Description of the task> All lines below containing the string "down" are to be copied.

··· Records for the exercise ···

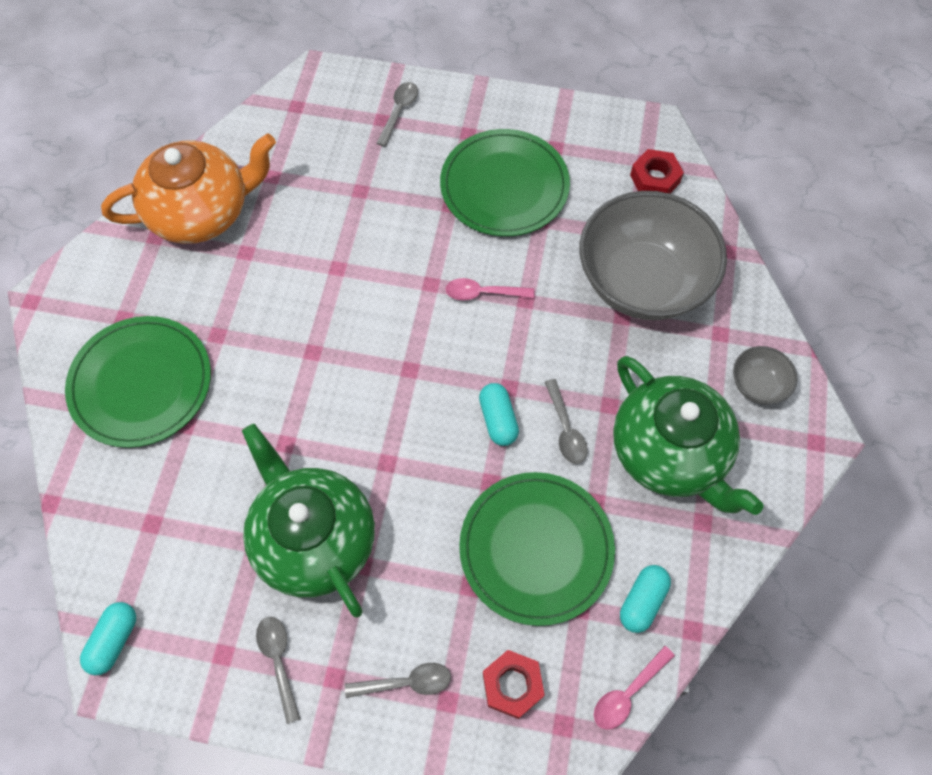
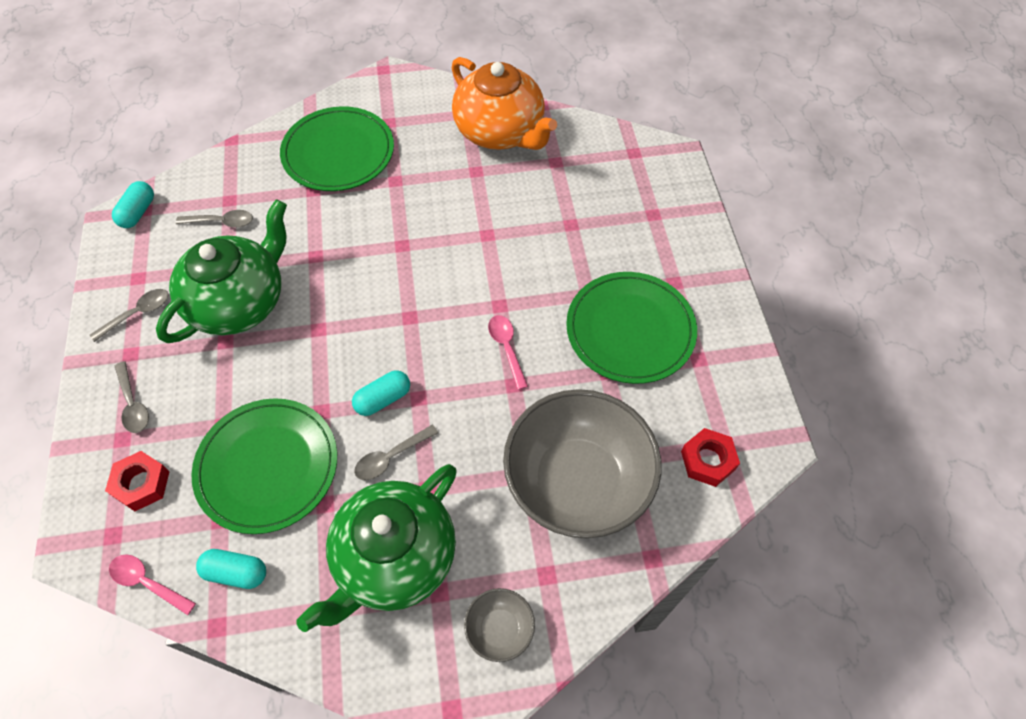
camera: 70 degrees right, 5 degrees down
(114, 640) = (138, 212): turquoise capsule -> turquoise capsule turned 75 degrees counterclockwise
(399, 112) = (669, 224): grey spoon -> grey spoon (221, 222)

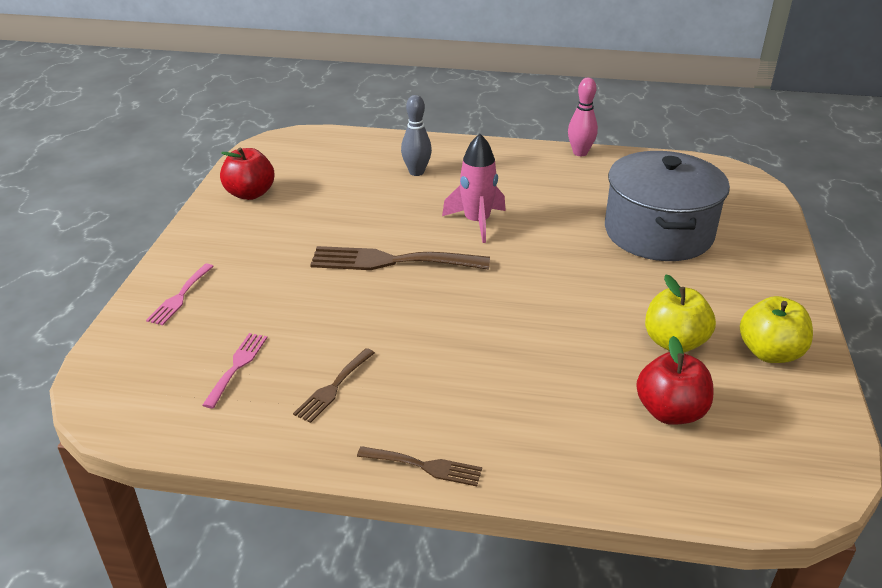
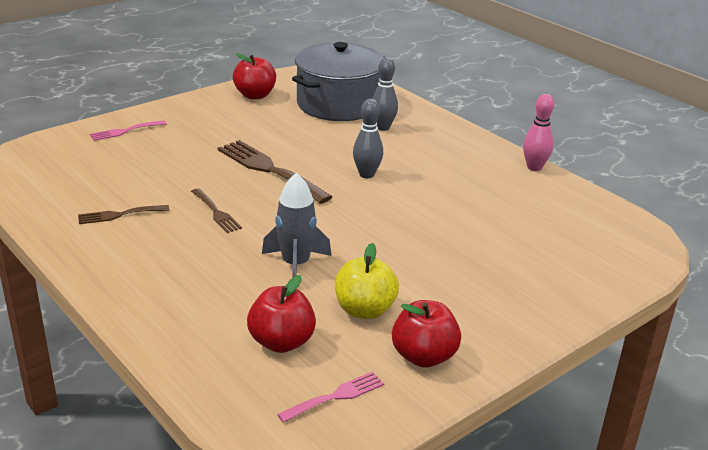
camera: 40 degrees right, 5 degrees down
(237, 366) = (93, 178): pink fork -> pink fork (336, 396)
(425, 466) = (94, 278): brown fork -> brown fork (216, 212)
(477, 222) = (366, 174): pink rocket -> grey bowling pin
(564, 337) = (295, 265): none -> grey rocket
(658, 232) = (492, 244): grey pot -> grey pot (338, 104)
(769, 353) = (424, 356): yellow apple -> red apple

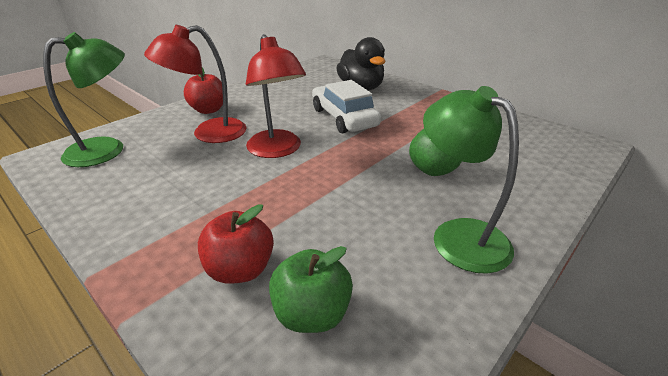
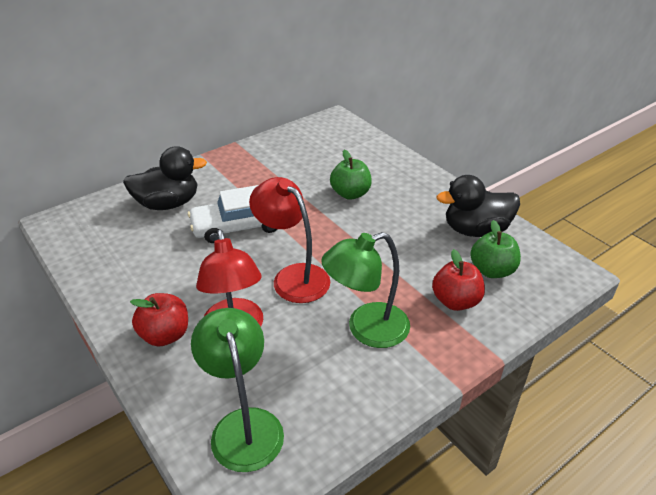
camera: 80 degrees left, 5 degrees up
(277, 150) = (293, 277): red lamp -> red lamp turned 120 degrees counterclockwise
(411, 293) = (475, 230): none -> black duck
(458, 235) = (427, 201): green lamp -> green lamp (366, 329)

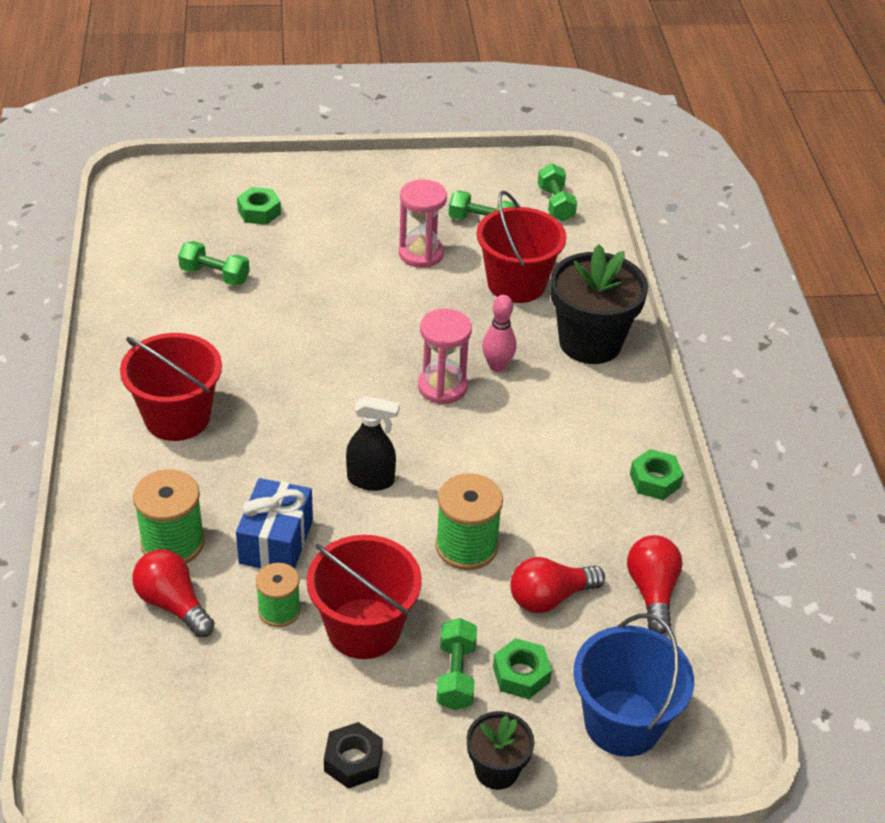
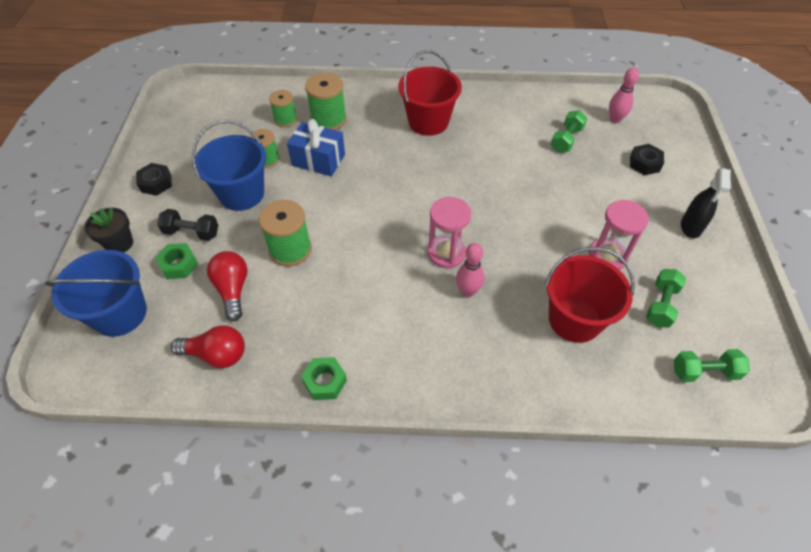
camera: 100 degrees right, 10 degrees up
(169, 229) = (615, 119): none -> pink bowling pin
(173, 604) = (285, 119): red light bulb -> green spool
(259, 212) = (644, 164): green nut -> black nut
(364, 628) = (242, 194): red bucket -> blue bucket
(371, 480) = (359, 206): black spray bottle -> black spray bottle (690, 227)
(456, 675) = (192, 232): green dumbbell -> black dumbbell
(590, 342) = (496, 364): black flower pot -> none

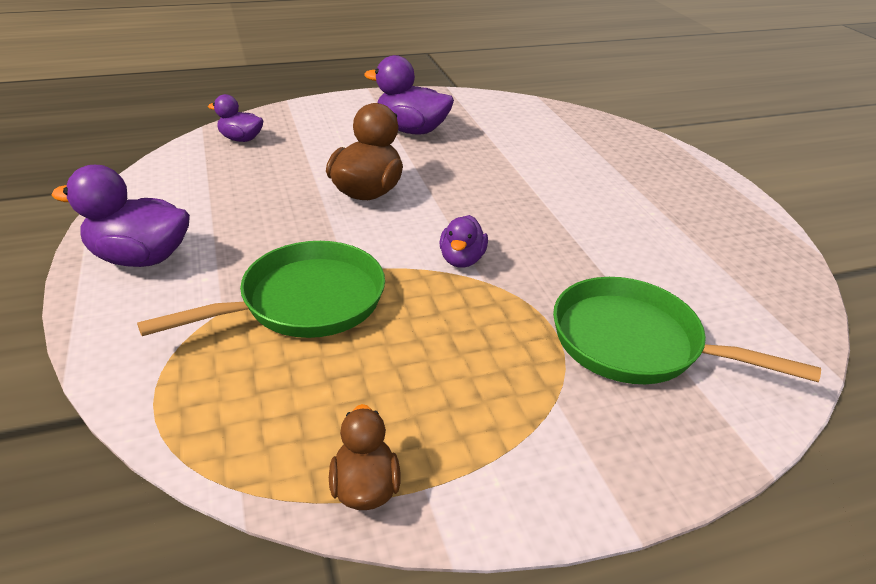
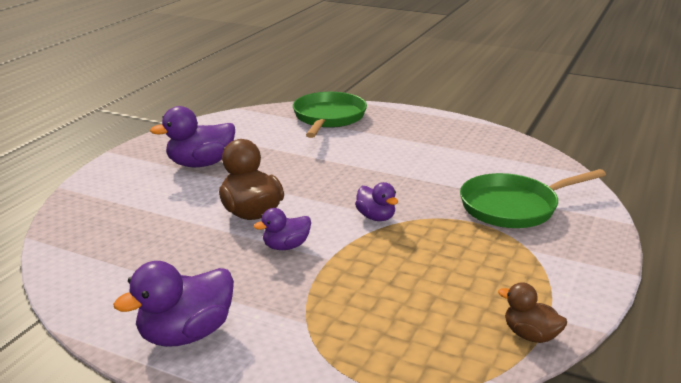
camera: 45 degrees left, 10 degrees down
(241, 139) = (84, 229): purple duck -> purple duck (286, 246)
(304, 302) = (341, 287): green pan -> green pan (328, 118)

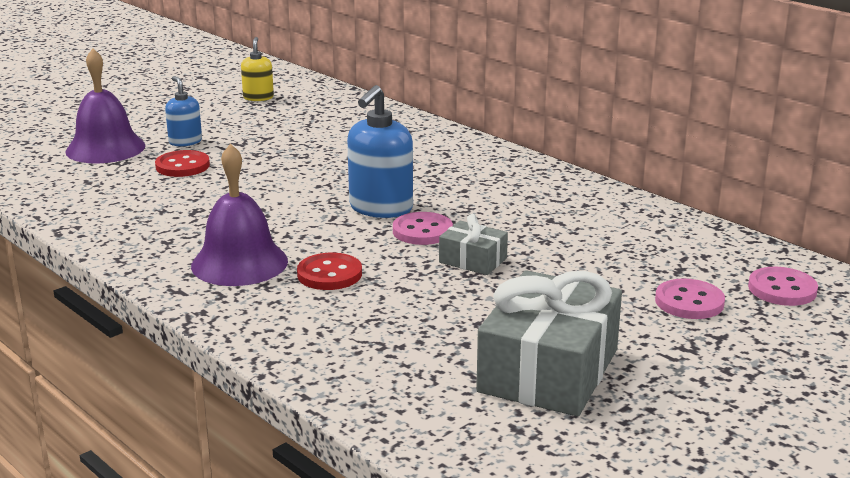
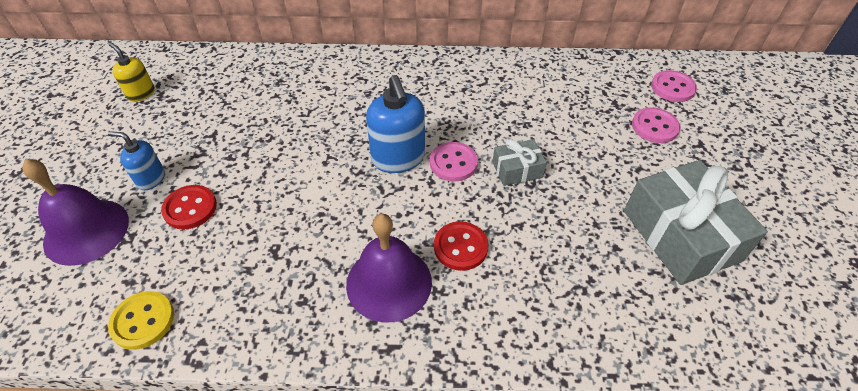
camera: 45 degrees left, 25 degrees up
(64, 201) = (143, 321): none -> yellow button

···

Result of this exercise>
camera: 70 degrees right, 5 degrees down
camera: 40 degrees right, 5 degrees down
camera: 45 degrees left, 10 degrees down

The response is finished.